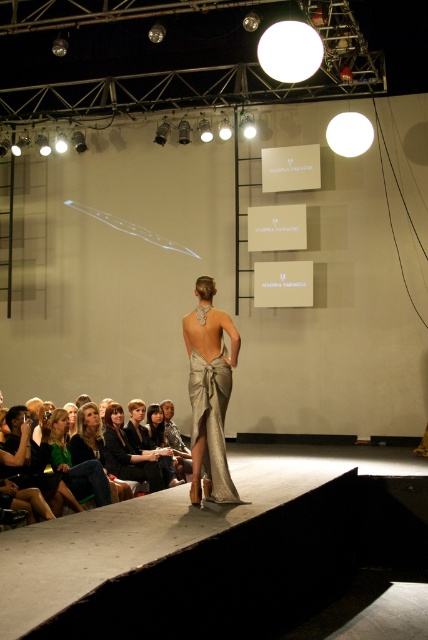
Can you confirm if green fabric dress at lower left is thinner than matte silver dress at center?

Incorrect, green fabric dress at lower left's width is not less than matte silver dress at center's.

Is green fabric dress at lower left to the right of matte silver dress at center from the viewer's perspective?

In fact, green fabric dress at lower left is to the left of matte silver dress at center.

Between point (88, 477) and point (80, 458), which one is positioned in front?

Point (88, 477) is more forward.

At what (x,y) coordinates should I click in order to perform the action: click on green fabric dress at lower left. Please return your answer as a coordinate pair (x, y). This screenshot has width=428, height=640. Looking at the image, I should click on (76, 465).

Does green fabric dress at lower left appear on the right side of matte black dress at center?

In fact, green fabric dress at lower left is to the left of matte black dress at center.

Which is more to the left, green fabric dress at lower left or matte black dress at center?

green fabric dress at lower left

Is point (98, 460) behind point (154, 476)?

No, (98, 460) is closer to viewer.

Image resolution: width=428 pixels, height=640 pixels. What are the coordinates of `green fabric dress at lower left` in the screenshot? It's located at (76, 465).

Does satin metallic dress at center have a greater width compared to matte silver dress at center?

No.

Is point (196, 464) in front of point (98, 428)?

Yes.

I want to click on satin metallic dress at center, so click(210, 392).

+--

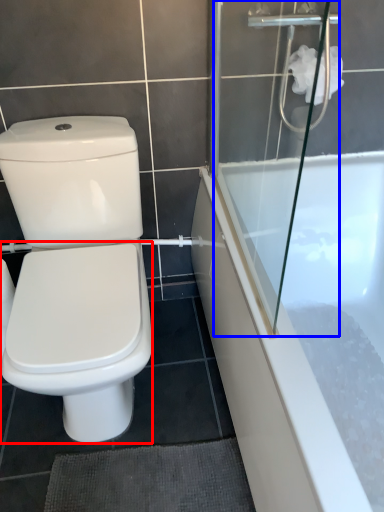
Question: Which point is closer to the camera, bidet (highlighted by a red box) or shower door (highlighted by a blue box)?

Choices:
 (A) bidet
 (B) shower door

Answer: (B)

+--

Directions for this task> Return every line of the records above that contains the string "viewer", keeping each line unchanged.

Written response>
Is green fabric dress at lower left to the right of matte silver dress at center from the viewer's perspective?
No, (98, 460) is closer to viewer.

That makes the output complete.